# Exercise goal:
Copy out once more, exactly, the line with "RADIO3 pin CE: 6 -> MO" and all the lines after it, up to the last line of the data.

(Edit tracking data)
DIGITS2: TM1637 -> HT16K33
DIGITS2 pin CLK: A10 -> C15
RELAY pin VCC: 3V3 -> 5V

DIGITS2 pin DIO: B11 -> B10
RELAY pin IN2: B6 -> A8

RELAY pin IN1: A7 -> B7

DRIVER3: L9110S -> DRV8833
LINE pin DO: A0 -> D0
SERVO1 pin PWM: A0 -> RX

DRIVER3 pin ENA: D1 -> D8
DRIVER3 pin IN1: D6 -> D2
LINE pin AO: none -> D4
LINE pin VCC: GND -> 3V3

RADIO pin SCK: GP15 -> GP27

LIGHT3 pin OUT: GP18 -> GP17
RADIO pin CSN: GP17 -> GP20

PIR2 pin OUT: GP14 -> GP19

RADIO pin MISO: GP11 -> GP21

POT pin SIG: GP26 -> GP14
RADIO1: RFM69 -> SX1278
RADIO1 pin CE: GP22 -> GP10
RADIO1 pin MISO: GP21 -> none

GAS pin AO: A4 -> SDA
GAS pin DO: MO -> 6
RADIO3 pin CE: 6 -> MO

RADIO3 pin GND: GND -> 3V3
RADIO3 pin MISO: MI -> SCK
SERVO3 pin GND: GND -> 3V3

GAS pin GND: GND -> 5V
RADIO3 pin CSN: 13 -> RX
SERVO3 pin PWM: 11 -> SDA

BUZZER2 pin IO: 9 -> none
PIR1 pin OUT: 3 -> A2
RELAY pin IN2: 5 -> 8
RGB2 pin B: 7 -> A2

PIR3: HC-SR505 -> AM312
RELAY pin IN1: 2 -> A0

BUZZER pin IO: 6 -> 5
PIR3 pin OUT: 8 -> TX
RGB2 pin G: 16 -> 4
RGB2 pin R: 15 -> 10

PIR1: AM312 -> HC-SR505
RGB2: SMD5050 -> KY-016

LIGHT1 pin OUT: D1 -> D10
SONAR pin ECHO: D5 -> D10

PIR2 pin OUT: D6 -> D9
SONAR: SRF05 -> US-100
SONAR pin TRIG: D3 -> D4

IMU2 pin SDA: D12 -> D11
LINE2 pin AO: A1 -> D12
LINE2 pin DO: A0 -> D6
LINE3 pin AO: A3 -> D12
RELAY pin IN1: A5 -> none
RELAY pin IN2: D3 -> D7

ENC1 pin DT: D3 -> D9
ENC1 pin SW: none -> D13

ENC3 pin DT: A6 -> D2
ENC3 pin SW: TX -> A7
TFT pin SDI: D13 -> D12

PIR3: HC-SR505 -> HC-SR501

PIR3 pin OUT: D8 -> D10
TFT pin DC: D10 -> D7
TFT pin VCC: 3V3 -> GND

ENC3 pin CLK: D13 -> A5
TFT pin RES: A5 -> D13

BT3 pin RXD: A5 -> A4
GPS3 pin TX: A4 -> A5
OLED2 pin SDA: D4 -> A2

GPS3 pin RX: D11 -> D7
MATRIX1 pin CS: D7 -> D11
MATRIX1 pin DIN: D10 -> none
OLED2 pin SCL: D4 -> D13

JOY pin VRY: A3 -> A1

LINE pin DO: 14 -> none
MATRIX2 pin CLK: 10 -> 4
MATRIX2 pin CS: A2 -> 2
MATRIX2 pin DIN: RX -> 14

# Reply:
RADIO3 pin CE: 6 -> MO

RADIO3 pin GND: GND -> 3V3
RADIO3 pin MISO: MI -> SCK
SERVO3 pin GND: GND -> 3V3

GAS pin GND: GND -> 5V
RADIO3 pin CSN: 13 -> RX
SERVO3 pin PWM: 11 -> SDA

BUZZER2 pin IO: 9 -> none
PIR1 pin OUT: 3 -> A2
RELAY pin IN2: 5 -> 8
RGB2 pin B: 7 -> A2

PIR3: HC-SR505 -> AM312
RELAY pin IN1: 2 -> A0

BUZZER pin IO: 6 -> 5
PIR3 pin OUT: 8 -> TX
RGB2 pin G: 16 -> 4
RGB2 pin R: 15 -> 10

PIR1: AM312 -> HC-SR505
RGB2: SMD5050 -> KY-016

LIGHT1 pin OUT: D1 -> D10
SONAR pin ECHO: D5 -> D10

PIR2 pin OUT: D6 -> D9
SONAR: SRF05 -> US-100
SONAR pin TRIG: D3 -> D4

IMU2 pin SDA: D12 -> D11
LINE2 pin AO: A1 -> D12
LINE2 pin DO: A0 -> D6
LINE3 pin AO: A3 -> D12
RELAY pin IN1: A5 -> none
RELAY pin IN2: D3 -> D7

ENC1 pin DT: D3 -> D9
ENC1 pin SW: none -> D13

ENC3 pin DT: A6 -> D2
ENC3 pin SW: TX -> A7
TFT pin SDI: D13 -> D12

PIR3: HC-SR505 -> HC-SR501

PIR3 pin OUT: D8 -> D10
TFT pin DC: D10 -> D7
TFT pin VCC: 3V3 -> GND

ENC3 pin CLK: D13 -> A5
TFT pin RES: A5 -> D13

BT3 pin RXD: A5 -> A4
GPS3 pin TX: A4 -> A5
OLED2 pin SDA: D4 -> A2

GPS3 pin RX: D11 -> D7
MATRIX1 pin CS: D7 -> D11
MATRIX1 pin DIN: D10 -> none
OLED2 pin SCL: D4 -> D13

JOY pin VRY: A3 -> A1

LINE pin DO: 14 -> none
MATRIX2 pin CLK: 10 -> 4
MATRIX2 pin CS: A2 -> 2
MATRIX2 pin DIN: RX -> 14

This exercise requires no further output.